::: RECORDS PROVIDED

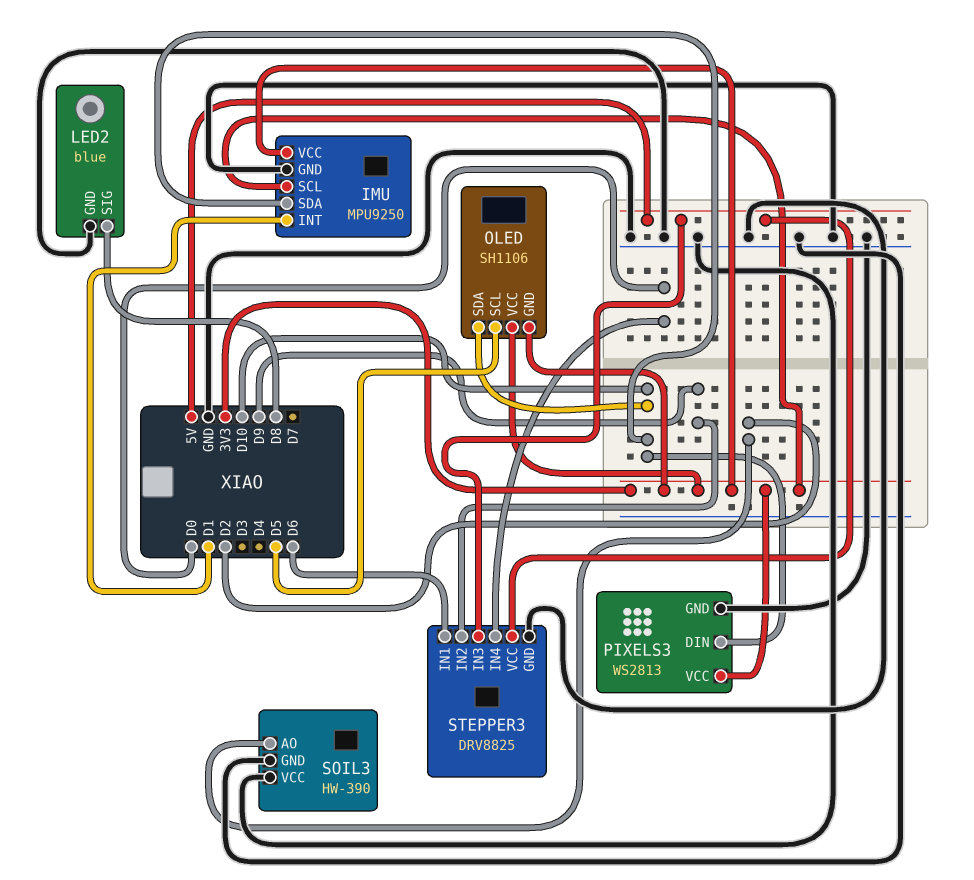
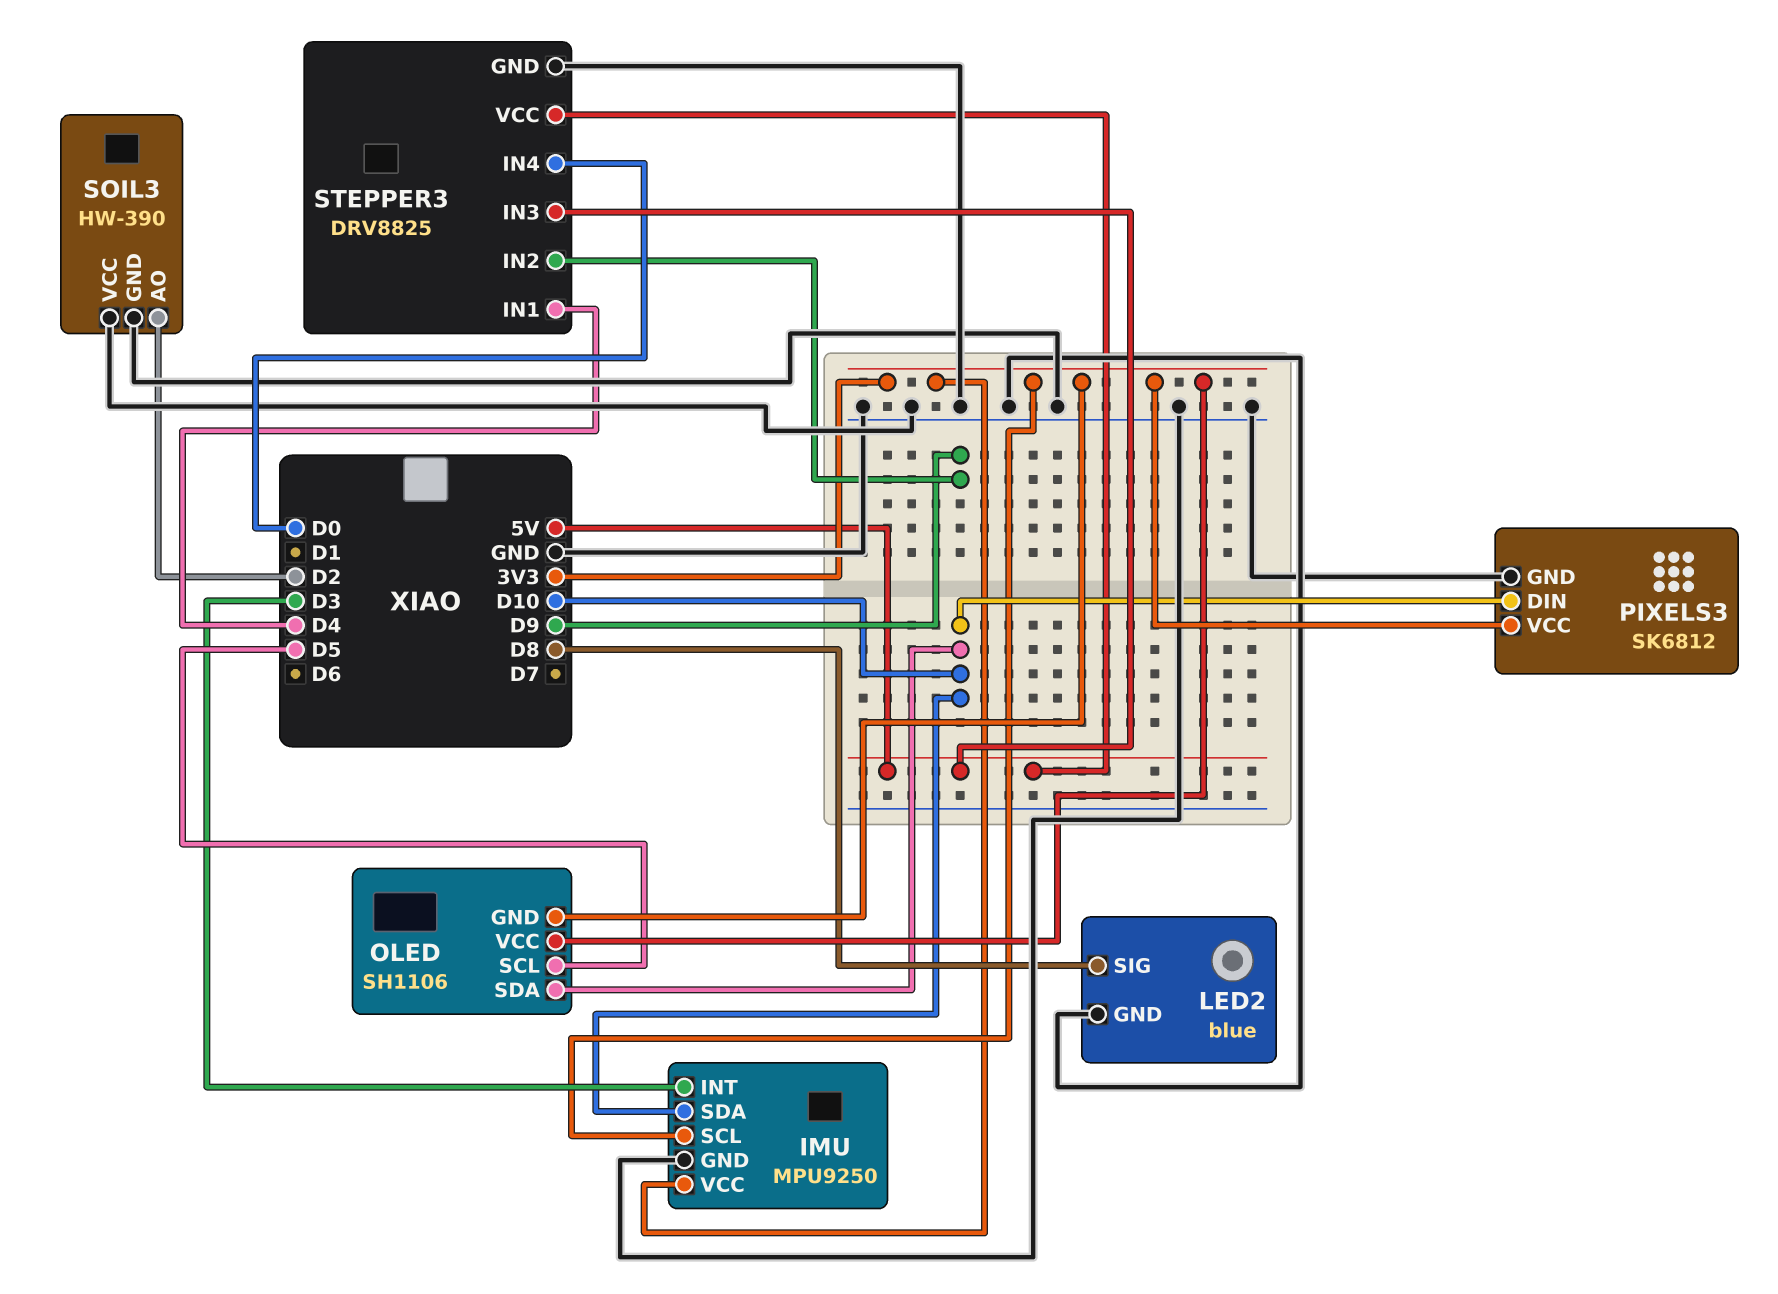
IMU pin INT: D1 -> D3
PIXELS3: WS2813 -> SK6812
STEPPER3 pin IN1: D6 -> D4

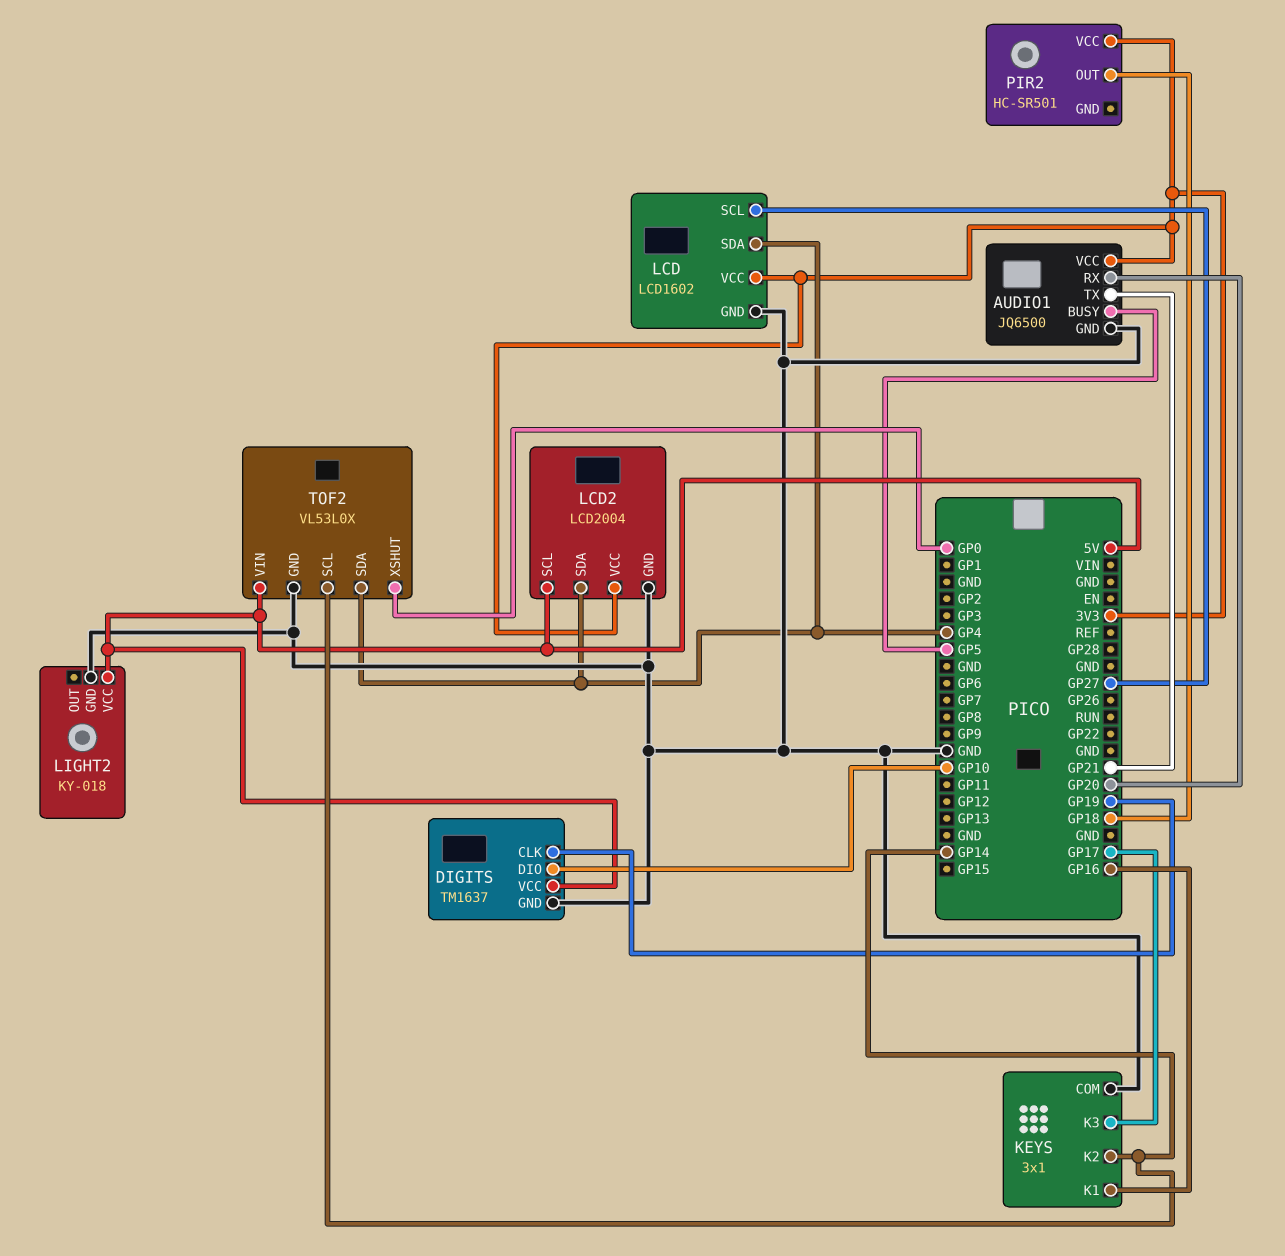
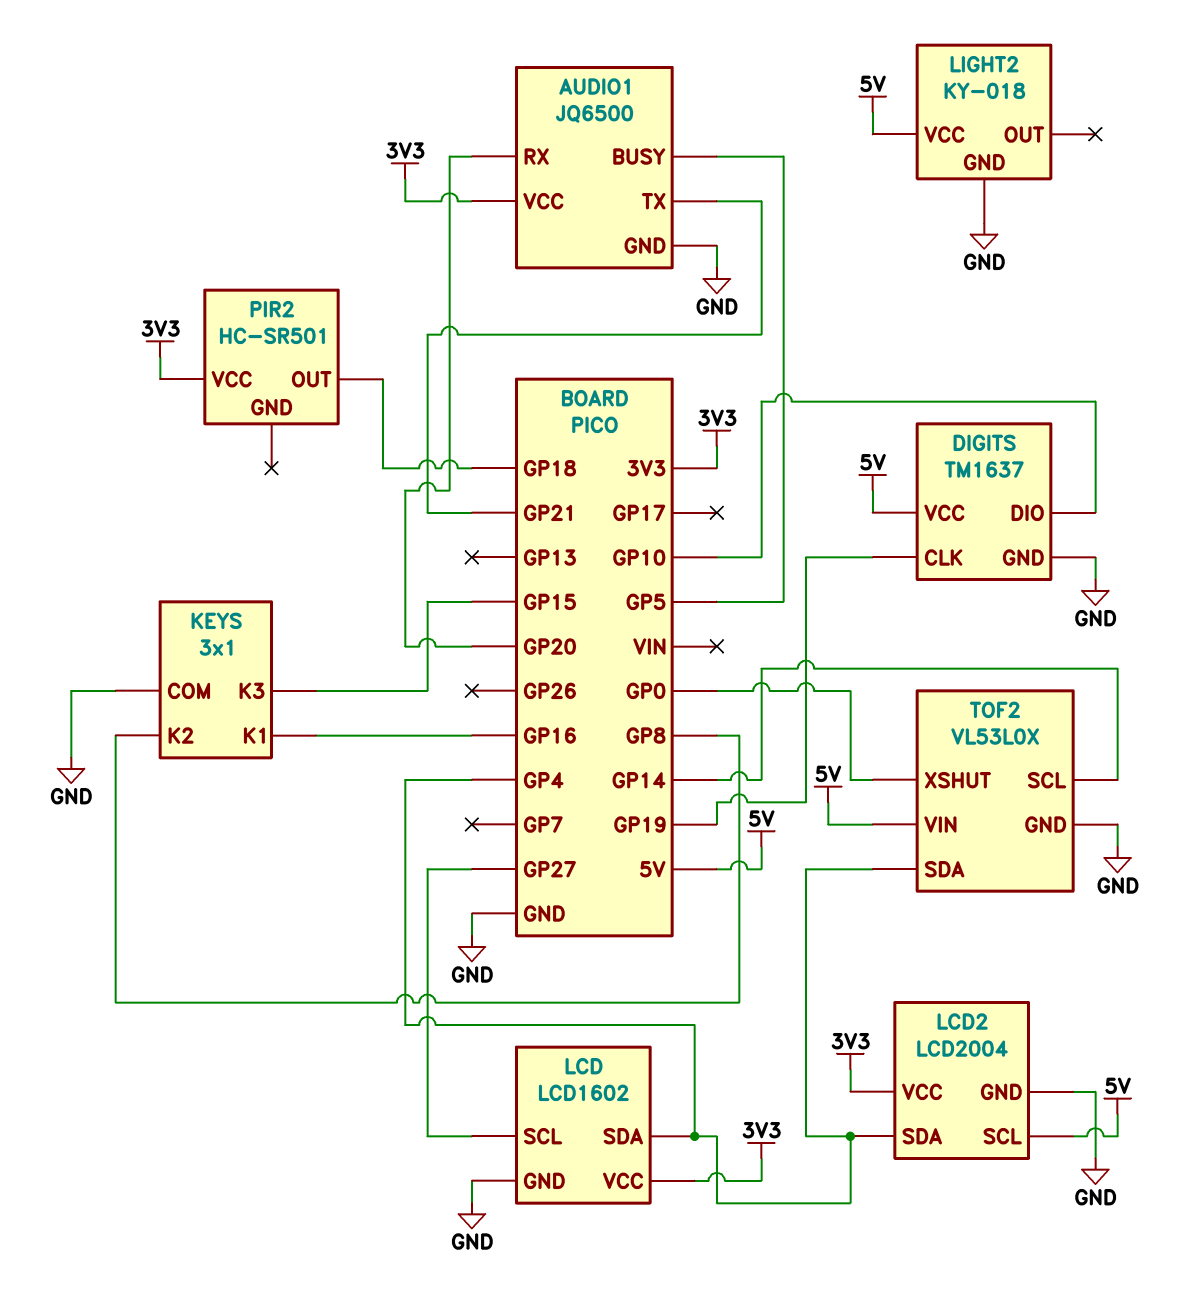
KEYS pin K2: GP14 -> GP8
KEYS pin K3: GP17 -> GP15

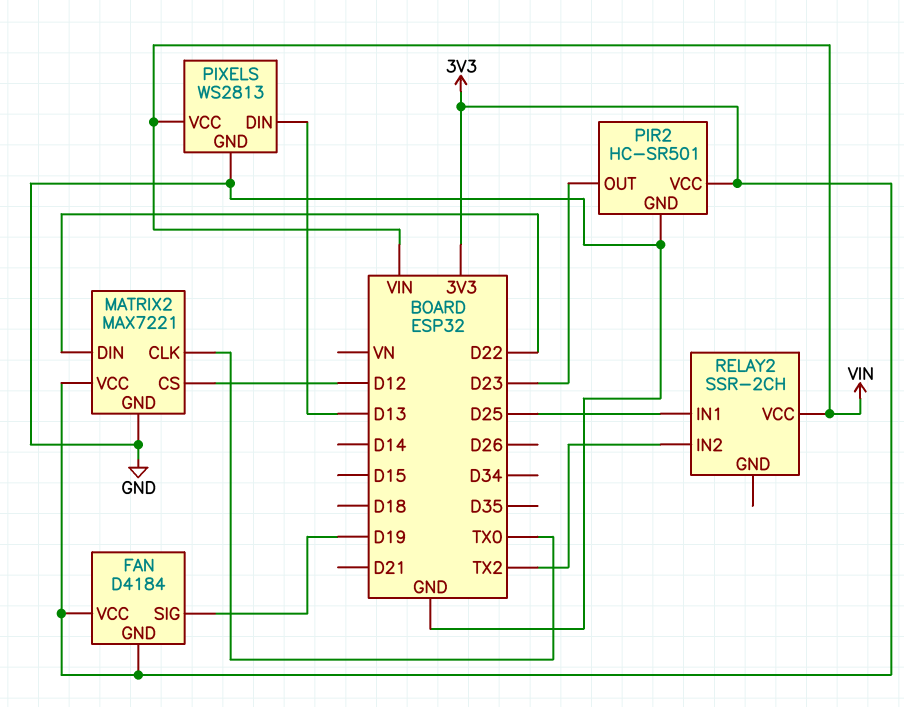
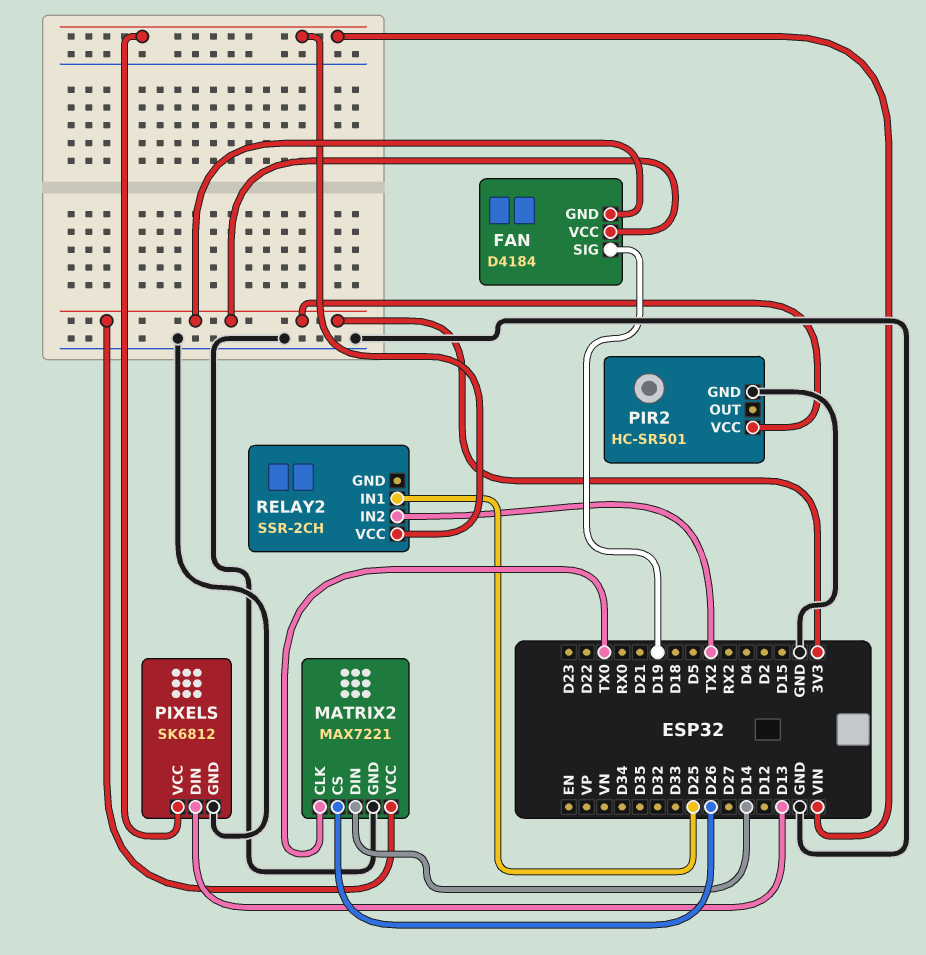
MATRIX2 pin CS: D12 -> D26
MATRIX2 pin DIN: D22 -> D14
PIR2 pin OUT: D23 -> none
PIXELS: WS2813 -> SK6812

::::::

(PROBLEM STATEMENT) Only the lines from the line with "PIXELS3: WS2813 -> SK6812" to the bottom of the material above should be reproduced, exactly and without pictures.

(ANSWER SECTION)
PIXELS3: WS2813 -> SK6812
STEPPER3 pin IN1: D6 -> D4

KEYS pin K2: GP14 -> GP8
KEYS pin K3: GP17 -> GP15

MATRIX2 pin CS: D12 -> D26
MATRIX2 pin DIN: D22 -> D14
PIR2 pin OUT: D23 -> none
PIXELS: WS2813 -> SK6812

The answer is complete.